[Start of Dataset records]

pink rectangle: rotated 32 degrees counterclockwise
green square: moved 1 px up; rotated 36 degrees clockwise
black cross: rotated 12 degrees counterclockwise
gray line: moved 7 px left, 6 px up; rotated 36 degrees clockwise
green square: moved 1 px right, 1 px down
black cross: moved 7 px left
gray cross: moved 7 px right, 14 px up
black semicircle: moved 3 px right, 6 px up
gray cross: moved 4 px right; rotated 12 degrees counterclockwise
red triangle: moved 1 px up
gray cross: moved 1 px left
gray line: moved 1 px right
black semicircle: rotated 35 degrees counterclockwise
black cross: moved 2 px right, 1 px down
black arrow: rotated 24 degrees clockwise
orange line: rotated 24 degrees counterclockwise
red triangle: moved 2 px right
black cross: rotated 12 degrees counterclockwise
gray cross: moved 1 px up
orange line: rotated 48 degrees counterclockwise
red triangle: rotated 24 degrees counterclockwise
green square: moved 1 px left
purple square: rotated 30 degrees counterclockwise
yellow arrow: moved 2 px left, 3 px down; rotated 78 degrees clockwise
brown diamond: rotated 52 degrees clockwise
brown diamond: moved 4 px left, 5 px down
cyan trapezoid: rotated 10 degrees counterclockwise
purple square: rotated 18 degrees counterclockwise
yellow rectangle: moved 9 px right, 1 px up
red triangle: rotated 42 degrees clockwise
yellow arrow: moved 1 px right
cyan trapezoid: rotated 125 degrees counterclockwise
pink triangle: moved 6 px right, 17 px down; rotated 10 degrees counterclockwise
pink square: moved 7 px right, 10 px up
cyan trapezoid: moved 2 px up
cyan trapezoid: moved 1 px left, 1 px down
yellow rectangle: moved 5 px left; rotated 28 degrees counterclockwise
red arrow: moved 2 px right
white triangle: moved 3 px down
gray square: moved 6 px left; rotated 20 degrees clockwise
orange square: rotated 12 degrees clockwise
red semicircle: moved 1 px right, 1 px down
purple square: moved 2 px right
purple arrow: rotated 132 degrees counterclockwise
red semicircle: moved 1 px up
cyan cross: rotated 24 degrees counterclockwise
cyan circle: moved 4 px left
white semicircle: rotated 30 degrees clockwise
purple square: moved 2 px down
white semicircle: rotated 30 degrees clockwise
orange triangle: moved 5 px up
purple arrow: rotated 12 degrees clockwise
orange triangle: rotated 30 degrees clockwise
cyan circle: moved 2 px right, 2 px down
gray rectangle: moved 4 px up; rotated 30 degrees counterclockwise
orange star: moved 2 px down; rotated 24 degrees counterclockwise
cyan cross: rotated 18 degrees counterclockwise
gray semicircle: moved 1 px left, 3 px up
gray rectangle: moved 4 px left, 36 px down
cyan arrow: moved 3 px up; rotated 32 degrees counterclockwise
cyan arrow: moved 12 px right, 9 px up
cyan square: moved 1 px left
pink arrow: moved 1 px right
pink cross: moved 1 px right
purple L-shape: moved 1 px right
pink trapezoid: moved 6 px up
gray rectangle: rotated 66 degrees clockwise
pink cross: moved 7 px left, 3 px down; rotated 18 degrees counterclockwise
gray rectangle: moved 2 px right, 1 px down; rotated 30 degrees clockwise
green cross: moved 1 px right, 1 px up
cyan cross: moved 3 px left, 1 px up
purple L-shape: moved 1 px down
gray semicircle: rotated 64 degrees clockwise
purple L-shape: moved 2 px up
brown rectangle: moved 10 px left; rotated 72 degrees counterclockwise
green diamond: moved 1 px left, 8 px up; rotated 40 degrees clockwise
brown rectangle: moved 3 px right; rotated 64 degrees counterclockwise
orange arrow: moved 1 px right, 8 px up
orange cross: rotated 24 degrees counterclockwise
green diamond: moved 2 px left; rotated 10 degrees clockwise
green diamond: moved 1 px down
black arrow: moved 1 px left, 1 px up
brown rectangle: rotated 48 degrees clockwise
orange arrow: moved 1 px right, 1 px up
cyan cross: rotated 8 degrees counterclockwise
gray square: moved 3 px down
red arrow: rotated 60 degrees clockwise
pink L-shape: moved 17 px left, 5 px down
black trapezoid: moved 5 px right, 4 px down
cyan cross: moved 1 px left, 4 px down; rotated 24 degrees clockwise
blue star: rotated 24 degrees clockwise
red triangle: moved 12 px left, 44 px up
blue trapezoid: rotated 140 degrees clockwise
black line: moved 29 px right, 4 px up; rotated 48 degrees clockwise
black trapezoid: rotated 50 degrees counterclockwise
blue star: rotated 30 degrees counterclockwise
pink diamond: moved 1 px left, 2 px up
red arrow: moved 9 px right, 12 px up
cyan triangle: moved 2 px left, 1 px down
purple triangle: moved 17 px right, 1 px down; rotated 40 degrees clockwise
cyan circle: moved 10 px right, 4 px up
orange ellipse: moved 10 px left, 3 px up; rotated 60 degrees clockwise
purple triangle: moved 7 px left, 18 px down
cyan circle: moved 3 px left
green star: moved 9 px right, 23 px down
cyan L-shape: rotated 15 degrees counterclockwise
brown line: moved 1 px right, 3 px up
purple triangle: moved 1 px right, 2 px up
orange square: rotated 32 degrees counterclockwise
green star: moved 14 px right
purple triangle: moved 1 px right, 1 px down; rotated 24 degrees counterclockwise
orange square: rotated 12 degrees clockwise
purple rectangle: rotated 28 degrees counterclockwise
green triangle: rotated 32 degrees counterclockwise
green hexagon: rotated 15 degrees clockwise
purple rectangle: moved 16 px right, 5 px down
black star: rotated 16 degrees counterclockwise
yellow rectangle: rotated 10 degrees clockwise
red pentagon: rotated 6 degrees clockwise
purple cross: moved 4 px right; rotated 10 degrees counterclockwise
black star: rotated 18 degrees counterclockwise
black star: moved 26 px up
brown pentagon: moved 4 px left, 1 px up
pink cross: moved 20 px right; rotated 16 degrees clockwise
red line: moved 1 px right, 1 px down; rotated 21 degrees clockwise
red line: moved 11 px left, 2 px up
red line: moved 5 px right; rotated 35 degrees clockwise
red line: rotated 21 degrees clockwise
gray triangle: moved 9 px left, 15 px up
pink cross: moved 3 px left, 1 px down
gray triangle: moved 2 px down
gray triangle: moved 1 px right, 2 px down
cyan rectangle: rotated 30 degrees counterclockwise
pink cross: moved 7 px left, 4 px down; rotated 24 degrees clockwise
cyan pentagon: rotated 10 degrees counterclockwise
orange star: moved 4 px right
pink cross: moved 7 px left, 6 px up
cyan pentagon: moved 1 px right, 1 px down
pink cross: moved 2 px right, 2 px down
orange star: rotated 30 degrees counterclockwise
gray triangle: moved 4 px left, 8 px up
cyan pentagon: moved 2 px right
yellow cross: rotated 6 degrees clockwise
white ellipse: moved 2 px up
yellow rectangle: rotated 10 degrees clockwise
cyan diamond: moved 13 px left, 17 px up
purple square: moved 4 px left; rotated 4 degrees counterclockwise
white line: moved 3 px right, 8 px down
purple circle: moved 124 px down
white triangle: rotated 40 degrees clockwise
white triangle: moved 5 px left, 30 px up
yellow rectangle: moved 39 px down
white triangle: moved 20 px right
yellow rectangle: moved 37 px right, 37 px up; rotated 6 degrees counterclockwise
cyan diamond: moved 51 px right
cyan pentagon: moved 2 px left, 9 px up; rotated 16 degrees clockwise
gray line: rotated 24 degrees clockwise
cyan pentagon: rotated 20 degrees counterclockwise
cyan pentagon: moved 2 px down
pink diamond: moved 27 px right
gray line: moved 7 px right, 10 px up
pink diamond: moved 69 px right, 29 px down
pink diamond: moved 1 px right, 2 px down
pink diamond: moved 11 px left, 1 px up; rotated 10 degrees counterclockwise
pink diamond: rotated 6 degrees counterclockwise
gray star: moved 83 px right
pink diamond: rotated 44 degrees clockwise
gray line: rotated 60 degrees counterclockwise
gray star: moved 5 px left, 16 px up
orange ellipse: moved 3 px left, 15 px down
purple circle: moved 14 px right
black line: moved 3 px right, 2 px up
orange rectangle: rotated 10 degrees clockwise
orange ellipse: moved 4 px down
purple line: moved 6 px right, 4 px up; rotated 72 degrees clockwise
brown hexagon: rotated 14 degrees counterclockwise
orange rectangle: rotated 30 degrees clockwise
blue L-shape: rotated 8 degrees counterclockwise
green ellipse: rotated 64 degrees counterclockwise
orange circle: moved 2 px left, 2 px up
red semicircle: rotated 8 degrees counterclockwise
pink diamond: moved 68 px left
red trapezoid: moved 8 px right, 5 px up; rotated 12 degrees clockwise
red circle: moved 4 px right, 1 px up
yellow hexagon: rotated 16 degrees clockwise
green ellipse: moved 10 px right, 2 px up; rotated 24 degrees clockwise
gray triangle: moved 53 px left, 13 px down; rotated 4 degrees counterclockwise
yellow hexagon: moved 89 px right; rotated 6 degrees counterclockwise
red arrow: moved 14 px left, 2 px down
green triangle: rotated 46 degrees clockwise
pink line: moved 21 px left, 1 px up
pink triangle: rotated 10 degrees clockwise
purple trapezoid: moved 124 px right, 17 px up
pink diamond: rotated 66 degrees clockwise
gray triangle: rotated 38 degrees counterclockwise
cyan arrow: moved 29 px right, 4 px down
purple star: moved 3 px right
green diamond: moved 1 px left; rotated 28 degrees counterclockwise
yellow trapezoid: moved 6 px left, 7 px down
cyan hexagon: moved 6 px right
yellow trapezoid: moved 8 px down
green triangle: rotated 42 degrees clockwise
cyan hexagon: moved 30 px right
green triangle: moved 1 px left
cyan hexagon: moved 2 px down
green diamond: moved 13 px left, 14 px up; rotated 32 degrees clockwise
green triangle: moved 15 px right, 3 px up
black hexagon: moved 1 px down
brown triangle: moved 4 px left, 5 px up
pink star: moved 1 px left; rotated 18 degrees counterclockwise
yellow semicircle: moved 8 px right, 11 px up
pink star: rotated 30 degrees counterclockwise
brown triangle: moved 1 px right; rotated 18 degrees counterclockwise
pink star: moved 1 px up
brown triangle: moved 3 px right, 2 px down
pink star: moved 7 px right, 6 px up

[End of Dataset records]

- **Given exercise**:
Extract the lines of the data above verbatim, from the first line through the line containing "cyan trapezoid: rotated 125", including both.

- **Solution to this exercise**:
pink rectangle: rotated 32 degrees counterclockwise
green square: moved 1 px up; rotated 36 degrees clockwise
black cross: rotated 12 degrees counterclockwise
gray line: moved 7 px left, 6 px up; rotated 36 degrees clockwise
green square: moved 1 px right, 1 px down
black cross: moved 7 px left
gray cross: moved 7 px right, 14 px up
black semicircle: moved 3 px right, 6 px up
gray cross: moved 4 px right; rotated 12 degrees counterclockwise
red triangle: moved 1 px up
gray cross: moved 1 px left
gray line: moved 1 px right
black semicircle: rotated 35 degrees counterclockwise
black cross: moved 2 px right, 1 px down
black arrow: rotated 24 degrees clockwise
orange line: rotated 24 degrees counterclockwise
red triangle: moved 2 px right
black cross: rotated 12 degrees counterclockwise
gray cross: moved 1 px up
orange line: rotated 48 degrees counterclockwise
red triangle: rotated 24 degrees counterclockwise
green square: moved 1 px left
purple square: rotated 30 degrees counterclockwise
yellow arrow: moved 2 px left, 3 px down; rotated 78 degrees clockwise
brown diamond: rotated 52 degrees clockwise
brown diamond: moved 4 px left, 5 px down
cyan trapezoid: rotated 10 degrees counterclockwise
purple square: rotated 18 degrees counterclockwise
yellow rectangle: moved 9 px right, 1 px up
red triangle: rotated 42 degrees clockwise
yellow arrow: moved 1 px right
cyan trapezoid: rotated 125 degrees counterclockwise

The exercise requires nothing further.